━━ Working data ━━

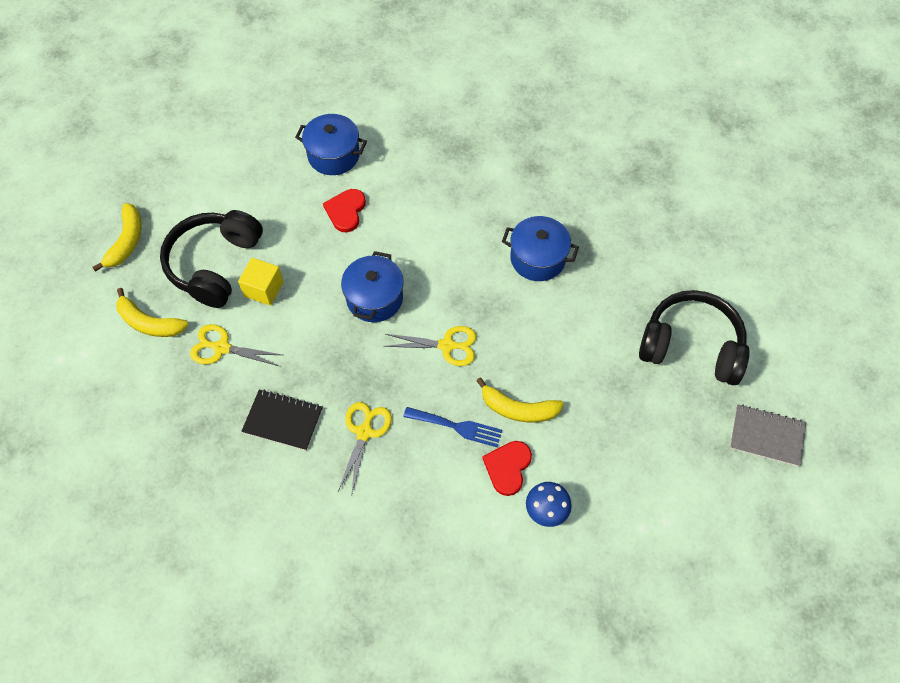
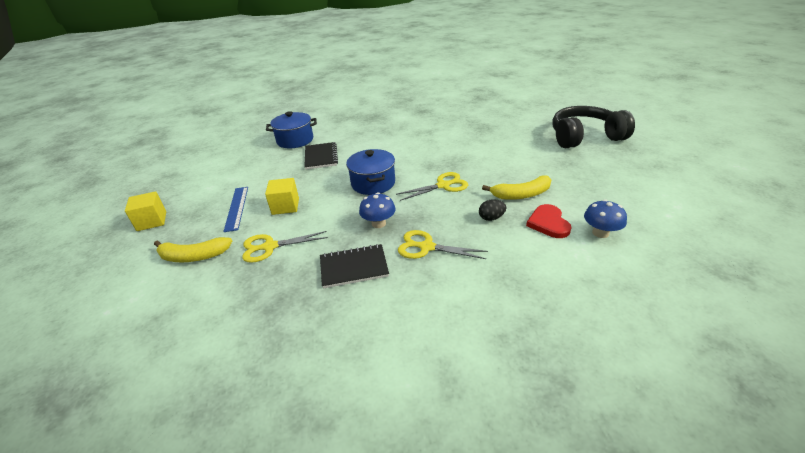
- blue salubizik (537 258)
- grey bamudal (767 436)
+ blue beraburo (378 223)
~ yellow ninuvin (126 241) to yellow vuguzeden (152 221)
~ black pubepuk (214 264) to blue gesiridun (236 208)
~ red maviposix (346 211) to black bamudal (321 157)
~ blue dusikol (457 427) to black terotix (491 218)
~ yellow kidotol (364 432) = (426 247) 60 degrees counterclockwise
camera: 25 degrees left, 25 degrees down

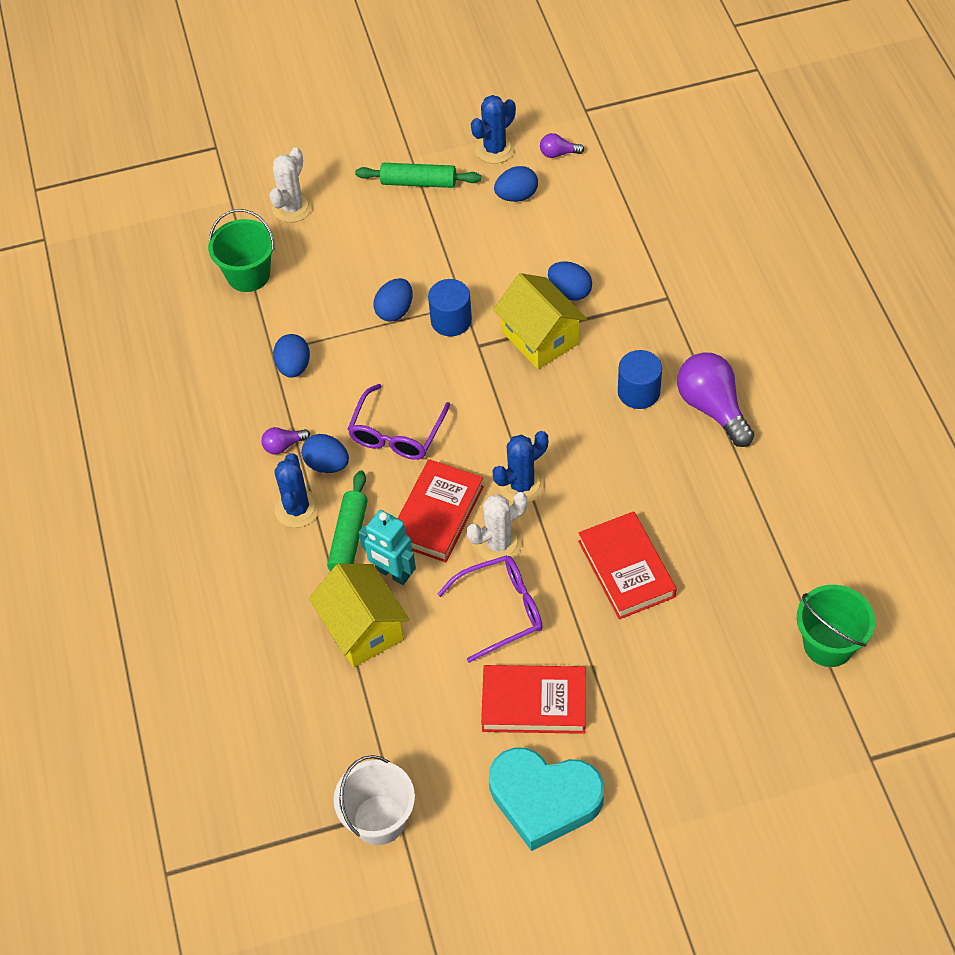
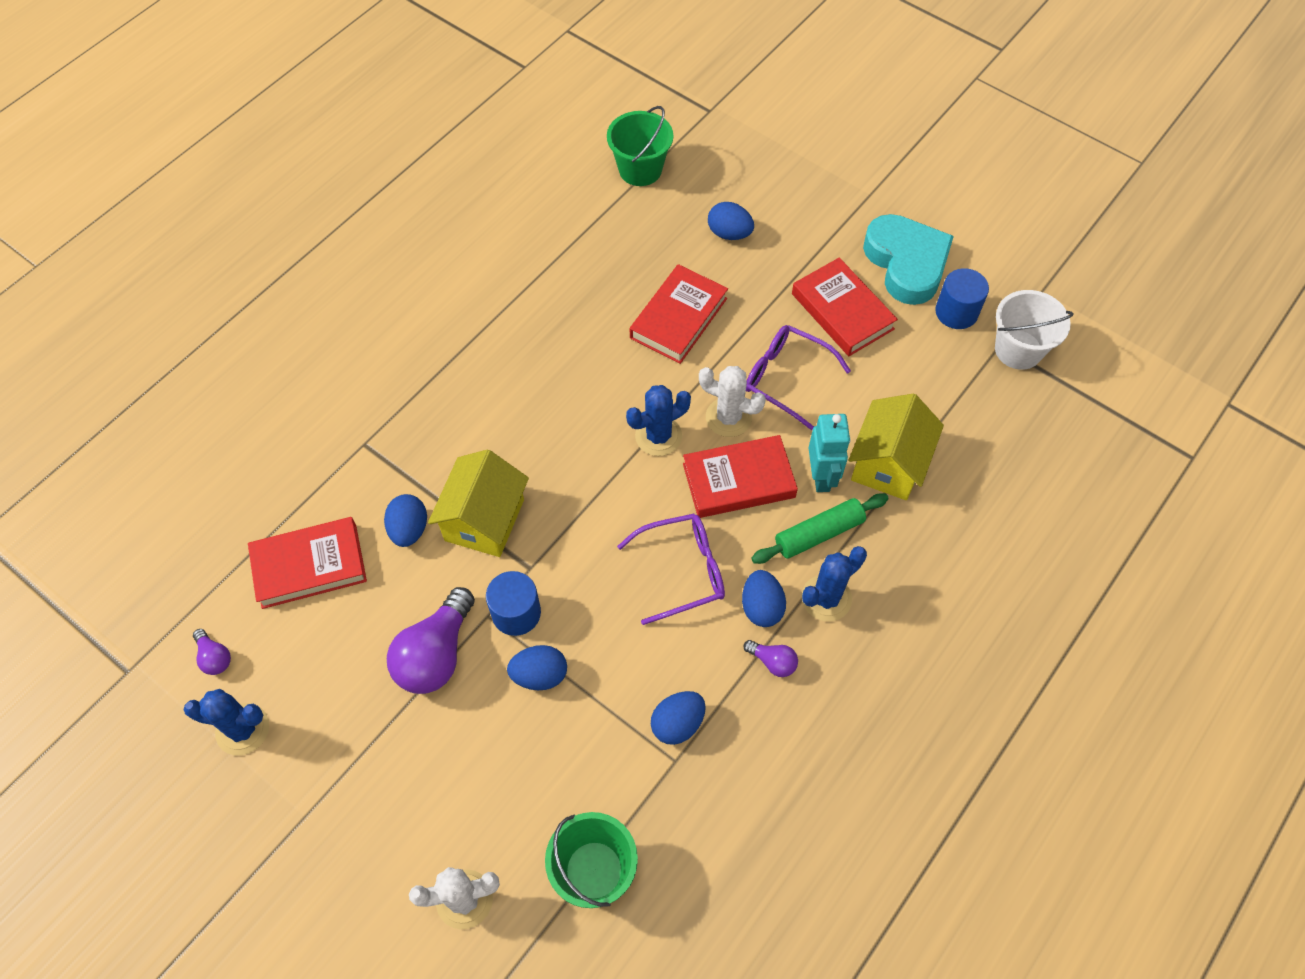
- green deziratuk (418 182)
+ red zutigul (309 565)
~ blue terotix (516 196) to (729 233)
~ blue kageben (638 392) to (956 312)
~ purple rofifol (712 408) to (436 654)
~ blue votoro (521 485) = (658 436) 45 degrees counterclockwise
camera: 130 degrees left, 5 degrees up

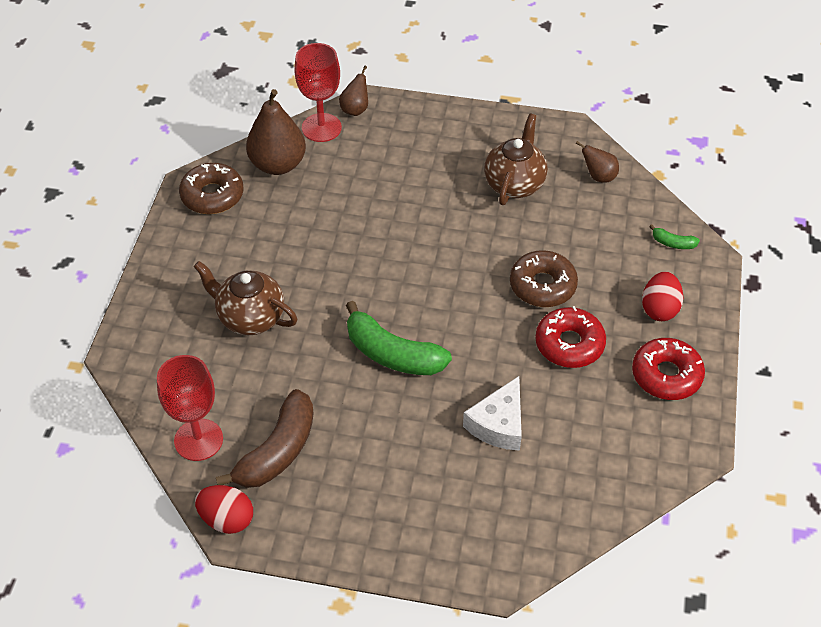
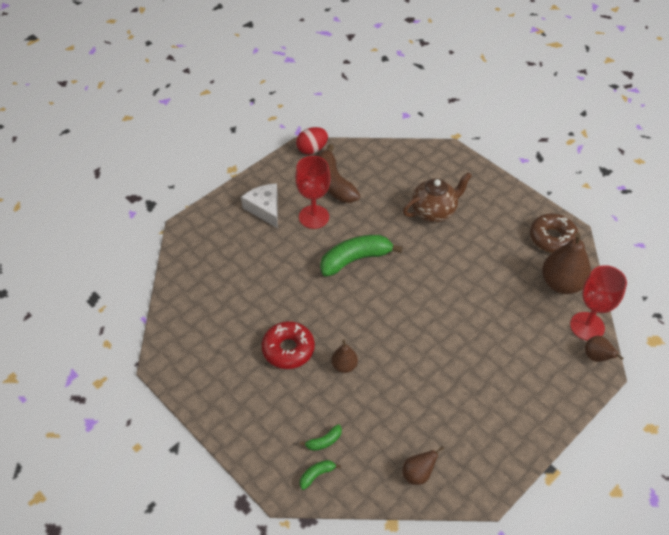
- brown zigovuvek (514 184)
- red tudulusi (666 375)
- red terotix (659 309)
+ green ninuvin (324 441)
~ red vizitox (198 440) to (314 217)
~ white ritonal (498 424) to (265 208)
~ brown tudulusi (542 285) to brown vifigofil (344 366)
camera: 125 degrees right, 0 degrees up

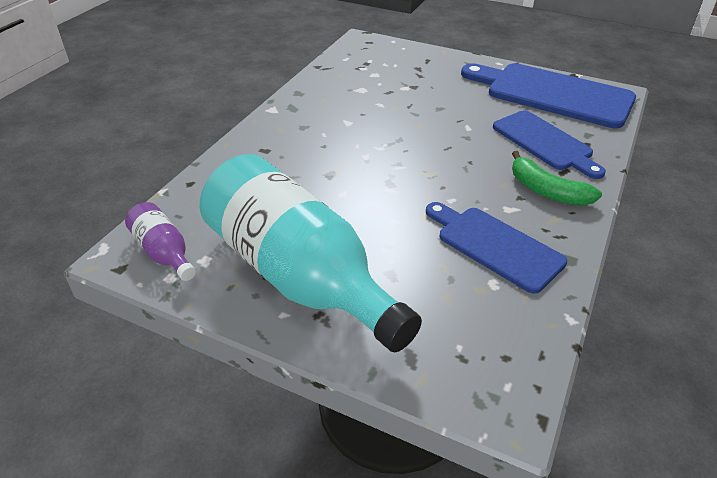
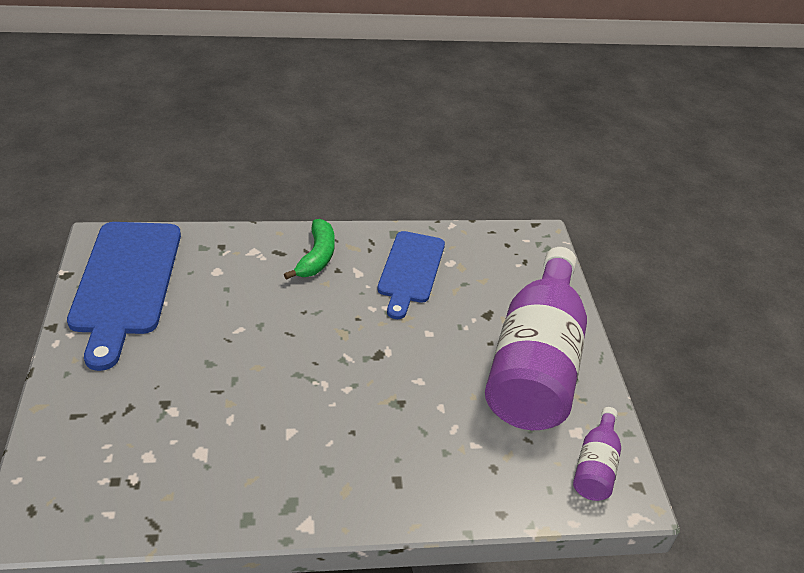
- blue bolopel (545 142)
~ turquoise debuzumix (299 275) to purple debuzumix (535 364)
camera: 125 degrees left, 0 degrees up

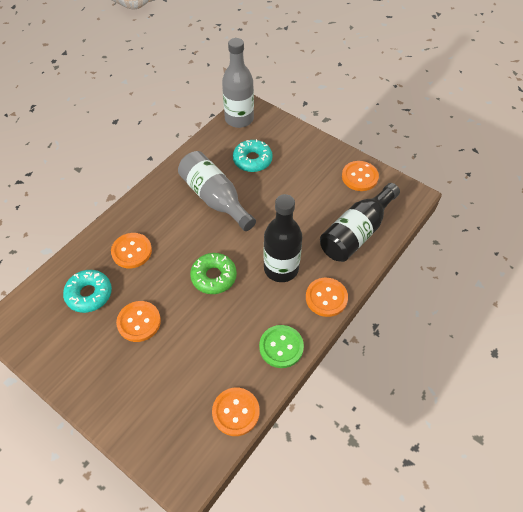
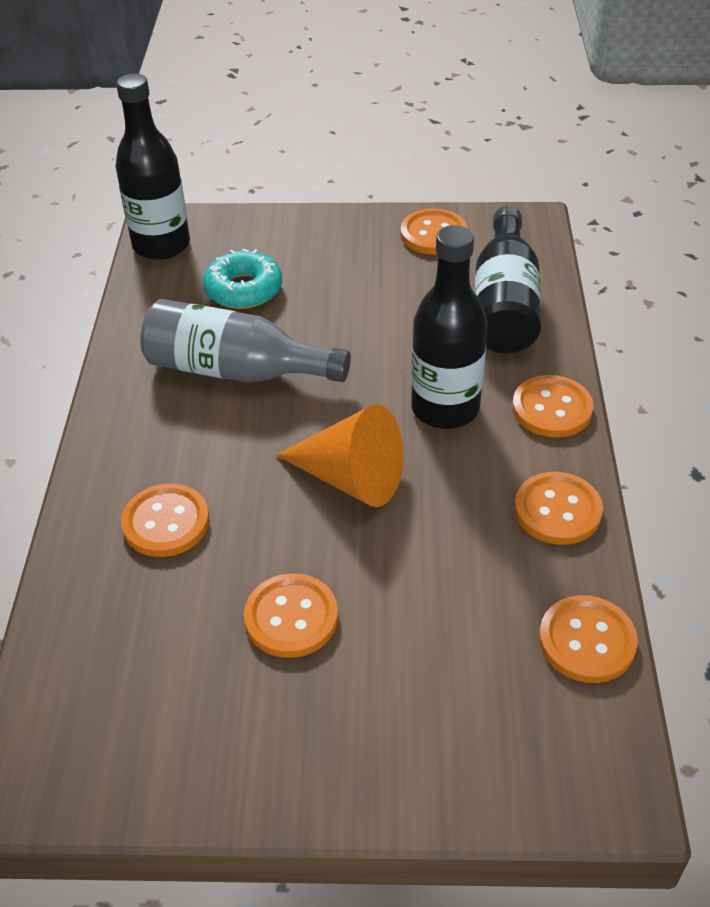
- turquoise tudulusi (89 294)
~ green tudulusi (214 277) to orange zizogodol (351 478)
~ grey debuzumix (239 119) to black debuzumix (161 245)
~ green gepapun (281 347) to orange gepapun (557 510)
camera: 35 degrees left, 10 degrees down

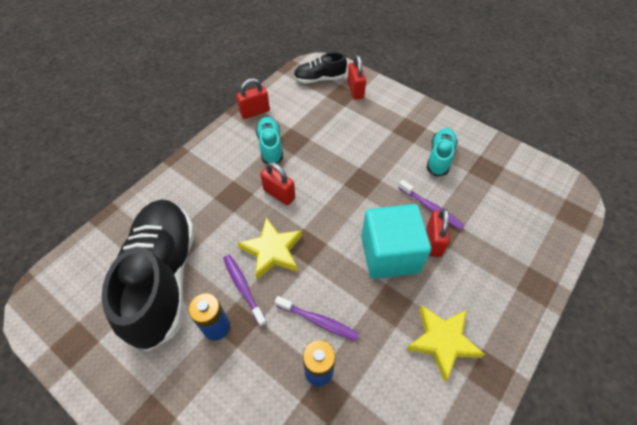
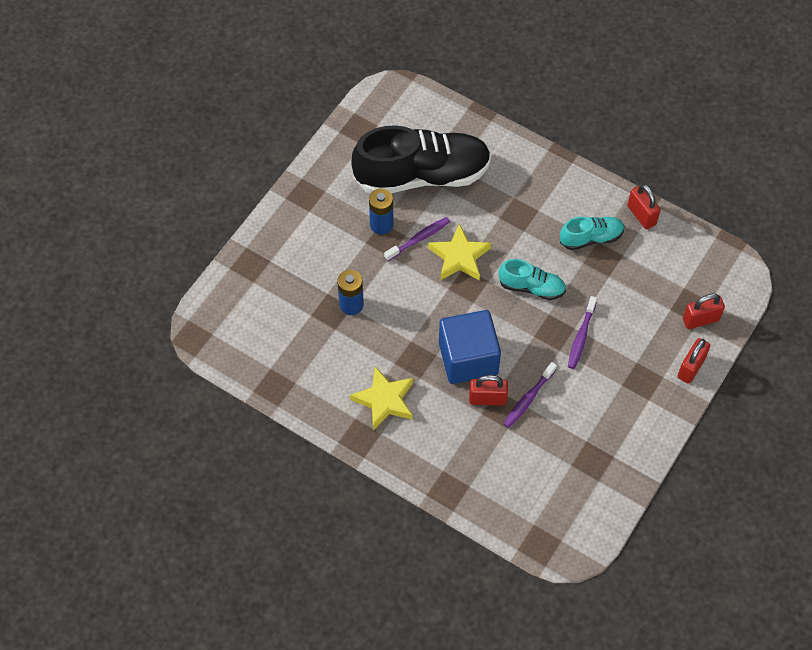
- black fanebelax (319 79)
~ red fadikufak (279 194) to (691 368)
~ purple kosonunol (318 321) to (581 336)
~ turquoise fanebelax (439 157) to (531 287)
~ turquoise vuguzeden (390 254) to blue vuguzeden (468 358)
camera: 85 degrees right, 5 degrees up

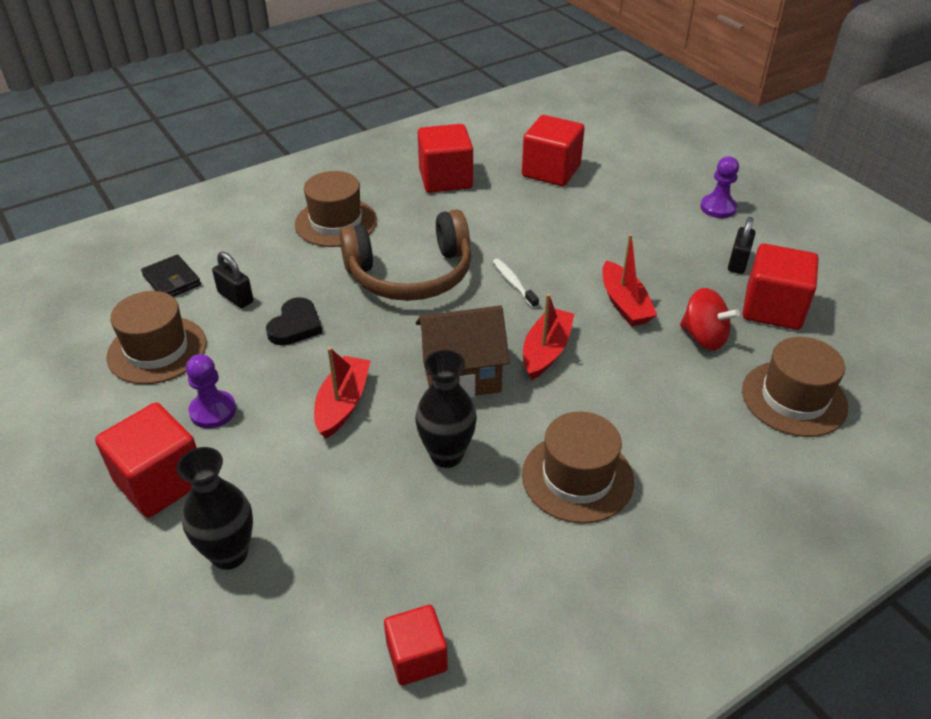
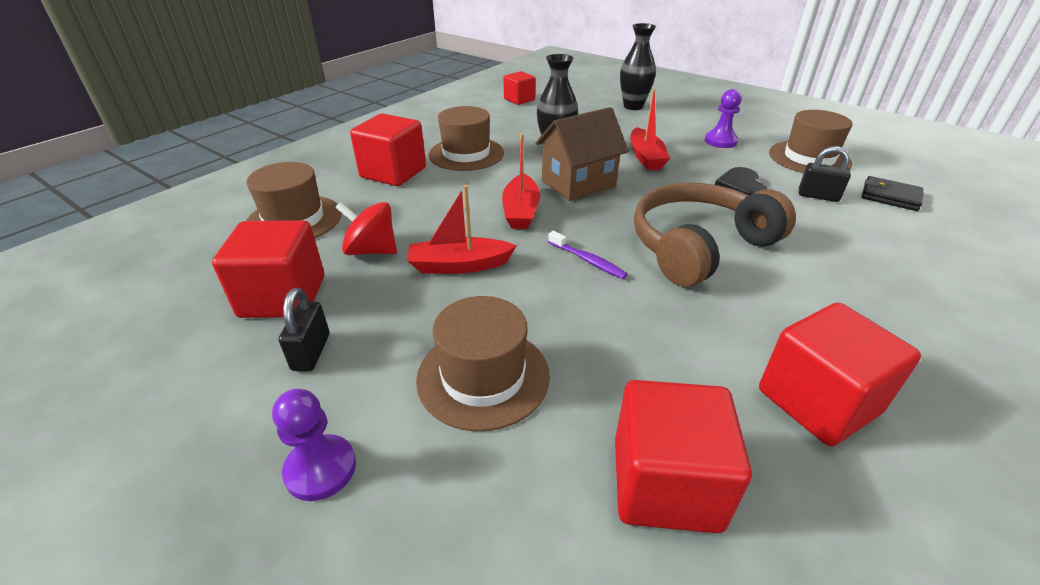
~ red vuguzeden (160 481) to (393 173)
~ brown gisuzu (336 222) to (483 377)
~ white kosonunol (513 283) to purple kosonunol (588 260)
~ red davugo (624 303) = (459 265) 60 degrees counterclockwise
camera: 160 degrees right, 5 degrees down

━━━

**Goal of the exercise:** Only a number is expected: the count of lines in the data that contain the word "yellow".

**Answer area:** 2